● Your assignment
Write out, from the entries below, exactly the lines that run between the lines holding "white lamp [240,112,280,192]" and "orange tape [395,187,436,230]", inclusive, and stop there.

(Before-and-after object listings)
-=-=-

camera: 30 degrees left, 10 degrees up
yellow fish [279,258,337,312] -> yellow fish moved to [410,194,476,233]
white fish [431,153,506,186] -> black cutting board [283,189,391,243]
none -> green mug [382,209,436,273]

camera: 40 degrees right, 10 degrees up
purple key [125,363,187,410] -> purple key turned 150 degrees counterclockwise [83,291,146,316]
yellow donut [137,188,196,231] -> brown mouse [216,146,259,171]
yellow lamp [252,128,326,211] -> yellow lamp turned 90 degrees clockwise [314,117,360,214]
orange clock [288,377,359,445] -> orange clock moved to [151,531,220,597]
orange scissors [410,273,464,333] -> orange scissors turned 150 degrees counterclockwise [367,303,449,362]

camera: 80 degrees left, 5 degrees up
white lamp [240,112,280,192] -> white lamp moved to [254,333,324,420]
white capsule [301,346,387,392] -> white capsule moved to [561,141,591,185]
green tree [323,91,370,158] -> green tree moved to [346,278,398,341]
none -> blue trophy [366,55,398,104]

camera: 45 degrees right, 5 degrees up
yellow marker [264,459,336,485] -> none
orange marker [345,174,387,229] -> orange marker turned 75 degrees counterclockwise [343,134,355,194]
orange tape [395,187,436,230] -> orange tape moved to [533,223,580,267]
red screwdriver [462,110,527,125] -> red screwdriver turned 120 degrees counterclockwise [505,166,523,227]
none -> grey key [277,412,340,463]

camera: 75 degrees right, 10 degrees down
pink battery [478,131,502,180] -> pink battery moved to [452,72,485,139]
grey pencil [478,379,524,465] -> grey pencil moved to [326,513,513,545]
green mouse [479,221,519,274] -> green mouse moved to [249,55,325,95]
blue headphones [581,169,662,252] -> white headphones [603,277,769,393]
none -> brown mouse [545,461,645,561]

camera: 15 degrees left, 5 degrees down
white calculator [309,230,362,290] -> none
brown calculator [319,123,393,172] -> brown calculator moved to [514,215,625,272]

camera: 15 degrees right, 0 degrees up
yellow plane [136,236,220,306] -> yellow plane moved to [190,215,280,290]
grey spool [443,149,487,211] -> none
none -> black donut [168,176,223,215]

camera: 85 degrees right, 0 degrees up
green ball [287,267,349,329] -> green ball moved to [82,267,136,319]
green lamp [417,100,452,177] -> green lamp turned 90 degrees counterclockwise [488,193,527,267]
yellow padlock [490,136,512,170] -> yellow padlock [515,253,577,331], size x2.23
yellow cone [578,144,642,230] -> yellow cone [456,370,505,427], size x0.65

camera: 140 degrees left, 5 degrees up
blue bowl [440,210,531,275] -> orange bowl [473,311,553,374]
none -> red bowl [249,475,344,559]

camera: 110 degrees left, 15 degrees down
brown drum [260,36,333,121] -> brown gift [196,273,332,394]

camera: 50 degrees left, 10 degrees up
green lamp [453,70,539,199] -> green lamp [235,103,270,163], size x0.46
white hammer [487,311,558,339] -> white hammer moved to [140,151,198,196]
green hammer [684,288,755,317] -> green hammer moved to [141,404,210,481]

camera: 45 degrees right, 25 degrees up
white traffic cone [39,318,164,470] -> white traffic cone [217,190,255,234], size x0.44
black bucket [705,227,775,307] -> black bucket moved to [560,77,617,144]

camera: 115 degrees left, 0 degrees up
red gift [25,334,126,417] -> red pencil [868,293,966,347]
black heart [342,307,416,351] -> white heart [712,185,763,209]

-=-=-

● Exercise answer
white lamp [240,112,280,192] -> white lamp moved to [254,333,324,420]
white capsule [301,346,387,392] -> white capsule moved to [561,141,591,185]
green tree [323,91,370,158] -> green tree moved to [346,278,398,341]
none -> blue trophy [366,55,398,104]

camera: 45 degrees right, 5 degrees up
yellow marker [264,459,336,485] -> none
orange marker [345,174,387,229] -> orange marker turned 75 degrees counterclockwise [343,134,355,194]
orange tape [395,187,436,230] -> orange tape moved to [533,223,580,267]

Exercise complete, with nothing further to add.